## [Records supplied]
◇ ◇ ◇ ◇ ◇ ◇ ◇

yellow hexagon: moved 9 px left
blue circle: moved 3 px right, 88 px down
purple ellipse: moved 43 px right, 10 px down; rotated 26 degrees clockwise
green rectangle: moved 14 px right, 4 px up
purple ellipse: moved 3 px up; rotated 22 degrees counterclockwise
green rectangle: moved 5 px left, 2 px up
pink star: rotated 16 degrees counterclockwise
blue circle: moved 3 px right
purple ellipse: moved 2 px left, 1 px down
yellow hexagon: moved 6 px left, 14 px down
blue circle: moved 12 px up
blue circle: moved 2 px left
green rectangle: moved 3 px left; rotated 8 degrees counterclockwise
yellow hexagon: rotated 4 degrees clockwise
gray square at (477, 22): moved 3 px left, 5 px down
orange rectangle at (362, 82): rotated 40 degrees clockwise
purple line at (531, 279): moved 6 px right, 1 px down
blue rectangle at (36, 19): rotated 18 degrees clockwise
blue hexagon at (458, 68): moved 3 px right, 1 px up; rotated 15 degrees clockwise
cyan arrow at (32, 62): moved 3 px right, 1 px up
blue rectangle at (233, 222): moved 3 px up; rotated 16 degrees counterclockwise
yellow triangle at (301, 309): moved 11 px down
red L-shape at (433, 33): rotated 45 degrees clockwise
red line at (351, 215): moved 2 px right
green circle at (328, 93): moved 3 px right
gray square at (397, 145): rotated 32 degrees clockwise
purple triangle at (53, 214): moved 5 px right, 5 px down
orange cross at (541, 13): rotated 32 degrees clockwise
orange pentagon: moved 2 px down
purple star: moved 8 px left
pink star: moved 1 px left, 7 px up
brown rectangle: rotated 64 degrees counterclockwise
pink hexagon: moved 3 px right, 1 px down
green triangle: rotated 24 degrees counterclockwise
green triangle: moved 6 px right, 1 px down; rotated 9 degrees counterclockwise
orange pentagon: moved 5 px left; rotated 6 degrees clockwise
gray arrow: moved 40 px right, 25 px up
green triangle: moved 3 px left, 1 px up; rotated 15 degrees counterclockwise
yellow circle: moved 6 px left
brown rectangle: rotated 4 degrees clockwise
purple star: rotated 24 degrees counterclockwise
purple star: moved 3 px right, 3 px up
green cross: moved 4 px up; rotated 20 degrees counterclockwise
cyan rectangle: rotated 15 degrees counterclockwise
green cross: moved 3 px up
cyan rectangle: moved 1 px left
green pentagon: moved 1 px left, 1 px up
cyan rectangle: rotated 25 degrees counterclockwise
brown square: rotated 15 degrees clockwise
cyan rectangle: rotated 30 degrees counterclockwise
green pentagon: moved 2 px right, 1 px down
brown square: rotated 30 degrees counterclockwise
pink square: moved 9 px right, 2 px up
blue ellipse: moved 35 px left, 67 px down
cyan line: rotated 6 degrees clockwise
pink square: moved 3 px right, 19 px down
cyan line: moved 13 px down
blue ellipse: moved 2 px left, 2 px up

◇ ◇ ◇ ◇ ◇ ◇ ◇

## [What you are asked to do]
Reproduce the items verbatim, starting at the beginning of the items and ending at the line that contains "purple star: moved 3 px right, 3 px up", with both ends included.

## [Solution]
yellow hexagon: moved 9 px left
blue circle: moved 3 px right, 88 px down
purple ellipse: moved 43 px right, 10 px down; rotated 26 degrees clockwise
green rectangle: moved 14 px right, 4 px up
purple ellipse: moved 3 px up; rotated 22 degrees counterclockwise
green rectangle: moved 5 px left, 2 px up
pink star: rotated 16 degrees counterclockwise
blue circle: moved 3 px right
purple ellipse: moved 2 px left, 1 px down
yellow hexagon: moved 6 px left, 14 px down
blue circle: moved 12 px up
blue circle: moved 2 px left
green rectangle: moved 3 px left; rotated 8 degrees counterclockwise
yellow hexagon: rotated 4 degrees clockwise
gray square at (477, 22): moved 3 px left, 5 px down
orange rectangle at (362, 82): rotated 40 degrees clockwise
purple line at (531, 279): moved 6 px right, 1 px down
blue rectangle at (36, 19): rotated 18 degrees clockwise
blue hexagon at (458, 68): moved 3 px right, 1 px up; rotated 15 degrees clockwise
cyan arrow at (32, 62): moved 3 px right, 1 px up
blue rectangle at (233, 222): moved 3 px up; rotated 16 degrees counterclockwise
yellow triangle at (301, 309): moved 11 px down
red L-shape at (433, 33): rotated 45 degrees clockwise
red line at (351, 215): moved 2 px right
green circle at (328, 93): moved 3 px right
gray square at (397, 145): rotated 32 degrees clockwise
purple triangle at (53, 214): moved 5 px right, 5 px down
orange cross at (541, 13): rotated 32 degrees clockwise
orange pentagon: moved 2 px down
purple star: moved 8 px left
pink star: moved 1 px left, 7 px up
brown rectangle: rotated 64 degrees counterclockwise
pink hexagon: moved 3 px right, 1 px down
green triangle: rotated 24 degrees counterclockwise
green triangle: moved 6 px right, 1 px down; rotated 9 degrees counterclockwise
orange pentagon: moved 5 px left; rotated 6 degrees clockwise
gray arrow: moved 40 px right, 25 px up
green triangle: moved 3 px left, 1 px up; rotated 15 degrees counterclockwise
yellow circle: moved 6 px left
brown rectangle: rotated 4 degrees clockwise
purple star: rotated 24 degrees counterclockwise
purple star: moved 3 px right, 3 px up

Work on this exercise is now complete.